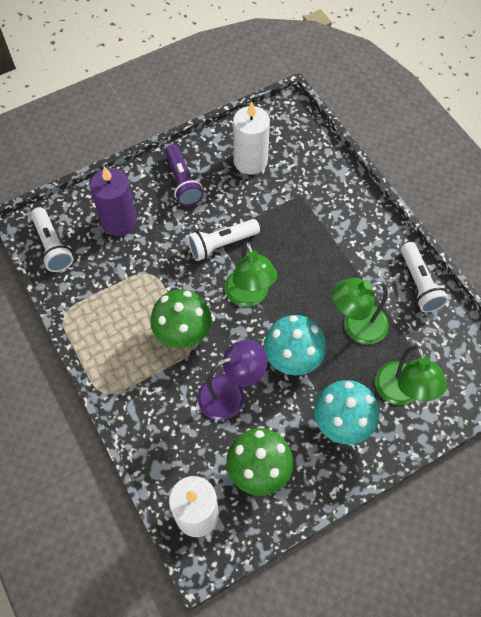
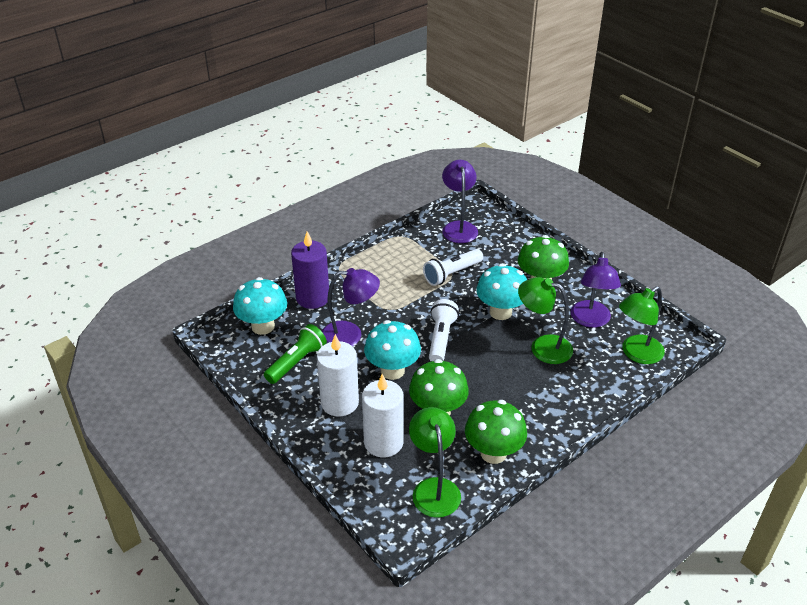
green flashlight: 0 -> 1
green mushroom: 2 -> 3
purple flashlight: 1 -> 0
purple lamp: 1 -> 3
turquoise mushroom: 2 -> 3
white flashlight: 3 -> 2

*****

Your objective: The answer must be the entries above, printed exactly, with no pictures.

Response to the task:
green flashlight: 0 -> 1
green mushroom: 2 -> 3
purple flashlight: 1 -> 0
purple lamp: 1 -> 3
turquoise mushroom: 2 -> 3
white flashlight: 3 -> 2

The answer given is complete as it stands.